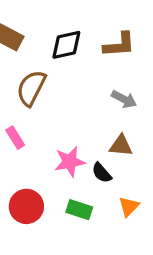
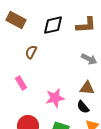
brown semicircle: (31, 88) -> (31, 52), size x0.6
black semicircle: (102, 173) -> (83, 107), moved

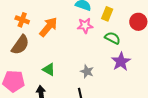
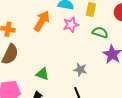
orange arrow: (48, 27) -> (42, 21), moved

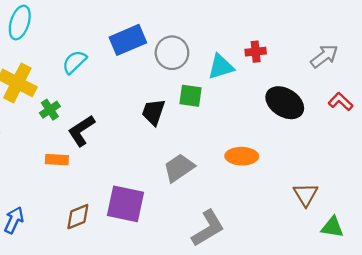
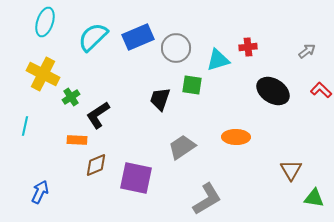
gray arrow: (324, 56) -> (307, 51), size x0.7
cyan semicircle: (74, 62) -> (93, 37), moved, size x1.4
brown diamond: (78, 217) -> (96, 165), moved

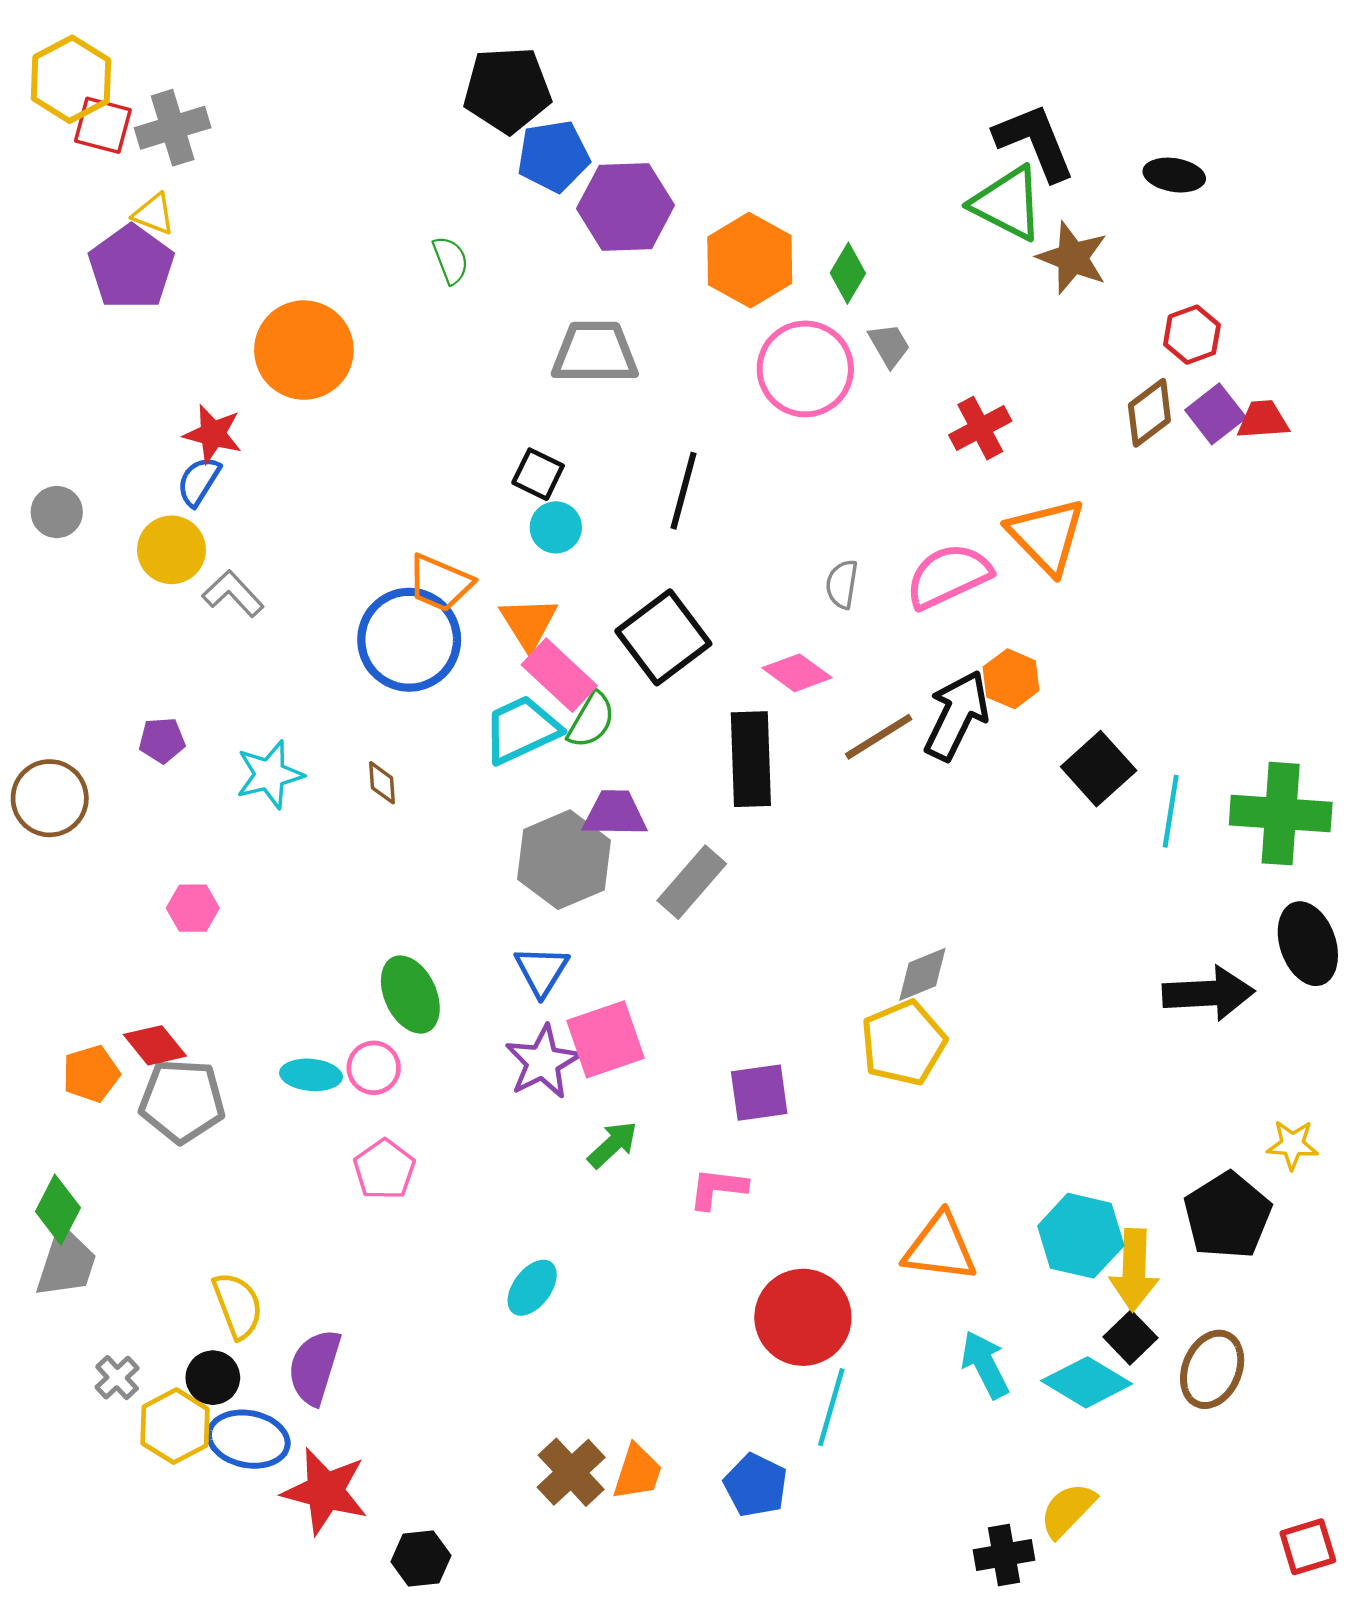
*-*-*
## INSTRUCTIONS TO FOLLOW:
Your output should consist solely of the lines from the line containing "orange arrow: (48, 27) -> (42, 21), moved" through the last line of the entries, verbatim, minus any pictures.

## SOLUTION TO THE EXERCISE:
orange arrow: (48, 27) -> (42, 21), moved

gray arrow: (324, 56) -> (307, 51), size x0.7
cyan semicircle: (74, 62) -> (93, 37), moved, size x1.4
brown diamond: (78, 217) -> (96, 165), moved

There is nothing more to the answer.